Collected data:
===

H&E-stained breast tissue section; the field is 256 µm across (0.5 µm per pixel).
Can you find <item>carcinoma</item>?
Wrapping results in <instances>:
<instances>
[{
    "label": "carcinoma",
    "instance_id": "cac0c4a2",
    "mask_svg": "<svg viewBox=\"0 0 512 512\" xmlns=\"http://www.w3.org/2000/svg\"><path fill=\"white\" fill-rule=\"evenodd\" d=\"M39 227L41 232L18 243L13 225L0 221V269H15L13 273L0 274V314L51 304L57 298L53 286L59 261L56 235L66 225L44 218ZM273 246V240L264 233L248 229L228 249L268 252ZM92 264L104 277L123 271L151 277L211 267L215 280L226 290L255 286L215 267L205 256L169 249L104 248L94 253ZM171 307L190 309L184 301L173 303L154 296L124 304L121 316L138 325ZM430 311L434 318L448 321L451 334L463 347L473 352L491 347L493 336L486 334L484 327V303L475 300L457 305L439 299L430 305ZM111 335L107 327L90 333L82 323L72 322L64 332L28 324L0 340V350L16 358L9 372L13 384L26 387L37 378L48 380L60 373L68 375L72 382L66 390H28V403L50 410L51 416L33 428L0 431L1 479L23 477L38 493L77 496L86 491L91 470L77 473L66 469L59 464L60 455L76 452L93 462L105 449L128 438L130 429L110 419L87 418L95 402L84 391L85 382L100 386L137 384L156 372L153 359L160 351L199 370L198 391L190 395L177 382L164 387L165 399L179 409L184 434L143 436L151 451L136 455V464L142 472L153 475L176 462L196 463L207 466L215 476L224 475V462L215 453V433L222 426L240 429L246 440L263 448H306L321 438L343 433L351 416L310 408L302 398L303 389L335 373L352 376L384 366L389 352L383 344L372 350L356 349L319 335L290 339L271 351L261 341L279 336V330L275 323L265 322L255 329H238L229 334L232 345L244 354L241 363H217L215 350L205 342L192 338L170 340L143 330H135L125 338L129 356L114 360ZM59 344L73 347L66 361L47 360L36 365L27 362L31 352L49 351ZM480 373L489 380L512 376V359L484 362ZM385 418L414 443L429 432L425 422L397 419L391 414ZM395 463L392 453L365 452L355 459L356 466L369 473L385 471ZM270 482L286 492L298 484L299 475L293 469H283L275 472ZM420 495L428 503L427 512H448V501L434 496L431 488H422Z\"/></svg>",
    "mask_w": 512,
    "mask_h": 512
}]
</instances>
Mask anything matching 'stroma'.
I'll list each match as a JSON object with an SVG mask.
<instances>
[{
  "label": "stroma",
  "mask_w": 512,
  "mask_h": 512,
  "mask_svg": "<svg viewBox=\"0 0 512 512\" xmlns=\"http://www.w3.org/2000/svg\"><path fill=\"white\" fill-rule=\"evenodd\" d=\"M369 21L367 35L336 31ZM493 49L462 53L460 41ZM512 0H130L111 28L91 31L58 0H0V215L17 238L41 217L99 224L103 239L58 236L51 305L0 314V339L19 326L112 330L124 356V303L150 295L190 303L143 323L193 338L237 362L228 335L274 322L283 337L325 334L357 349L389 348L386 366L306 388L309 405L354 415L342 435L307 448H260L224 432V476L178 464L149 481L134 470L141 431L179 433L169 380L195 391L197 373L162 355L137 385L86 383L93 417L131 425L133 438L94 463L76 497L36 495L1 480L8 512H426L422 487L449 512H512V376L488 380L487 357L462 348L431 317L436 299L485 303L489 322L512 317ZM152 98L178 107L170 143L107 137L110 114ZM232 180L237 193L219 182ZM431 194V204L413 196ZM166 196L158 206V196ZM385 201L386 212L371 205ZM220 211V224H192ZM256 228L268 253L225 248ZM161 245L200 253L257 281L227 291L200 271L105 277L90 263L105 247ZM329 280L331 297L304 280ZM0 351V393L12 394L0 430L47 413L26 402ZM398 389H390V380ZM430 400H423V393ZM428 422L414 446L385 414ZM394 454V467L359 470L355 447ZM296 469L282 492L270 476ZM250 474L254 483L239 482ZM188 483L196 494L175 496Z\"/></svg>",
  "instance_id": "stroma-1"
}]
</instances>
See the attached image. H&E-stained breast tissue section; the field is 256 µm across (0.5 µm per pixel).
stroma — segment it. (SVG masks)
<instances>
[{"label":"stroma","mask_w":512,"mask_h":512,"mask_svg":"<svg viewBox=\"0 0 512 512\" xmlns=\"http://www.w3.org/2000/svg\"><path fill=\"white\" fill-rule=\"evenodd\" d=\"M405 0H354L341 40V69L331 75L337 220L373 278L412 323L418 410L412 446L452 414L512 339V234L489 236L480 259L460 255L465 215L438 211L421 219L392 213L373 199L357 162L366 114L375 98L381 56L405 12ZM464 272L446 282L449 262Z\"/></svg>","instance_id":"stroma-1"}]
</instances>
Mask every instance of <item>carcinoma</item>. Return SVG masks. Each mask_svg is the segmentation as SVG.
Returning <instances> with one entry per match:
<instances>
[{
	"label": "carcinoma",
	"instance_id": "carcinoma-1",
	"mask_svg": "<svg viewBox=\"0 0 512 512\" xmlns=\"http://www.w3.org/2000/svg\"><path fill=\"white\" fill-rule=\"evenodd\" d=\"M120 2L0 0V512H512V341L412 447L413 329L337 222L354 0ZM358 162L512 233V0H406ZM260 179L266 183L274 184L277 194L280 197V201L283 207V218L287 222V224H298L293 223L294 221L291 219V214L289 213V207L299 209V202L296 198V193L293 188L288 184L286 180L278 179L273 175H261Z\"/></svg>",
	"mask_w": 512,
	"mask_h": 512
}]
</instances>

===

**Required task**
Quote only the lines from the line containing "stroma — segment it. (SVG masks)" through the end of the entries, keeping the first and the last.

**Result of the task**
stroma — segment it. (SVG masks)
<instances>
[{"label":"stroma","mask_w":512,"mask_h":512,"mask_svg":"<svg viewBox=\"0 0 512 512\" xmlns=\"http://www.w3.org/2000/svg\"><path fill=\"white\" fill-rule=\"evenodd\" d=\"M405 0H354L341 40V69L331 75L337 220L373 278L412 323L418 410L412 446L452 414L512 339V234L489 236L480 259L460 255L465 215L438 211L421 219L392 213L373 199L357 162L366 114L375 98L381 56L405 12ZM464 272L446 282L449 262Z\"/></svg>","instance_id":"stroma-1"}]
</instances>
Mask every instance of <item>carcinoma</item>. Return SVG masks. Each mask_svg is the segmentation as SVG.
Returning <instances> with one entry per match:
<instances>
[{
	"label": "carcinoma",
	"instance_id": "carcinoma-1",
	"mask_svg": "<svg viewBox=\"0 0 512 512\" xmlns=\"http://www.w3.org/2000/svg\"><path fill=\"white\" fill-rule=\"evenodd\" d=\"M120 2L0 0V512H512V341L412 447L413 329L337 222L354 0ZM358 162L512 233V0H406ZM260 179L266 183L274 184L277 194L280 197V201L283 207V218L287 222V224H298L293 223L294 221L291 219V214L289 213V207L299 209V202L296 198V193L293 188L288 184L286 180L278 179L273 175H261Z\"/></svg>",
	"mask_w": 512,
	"mask_h": 512
}]
</instances>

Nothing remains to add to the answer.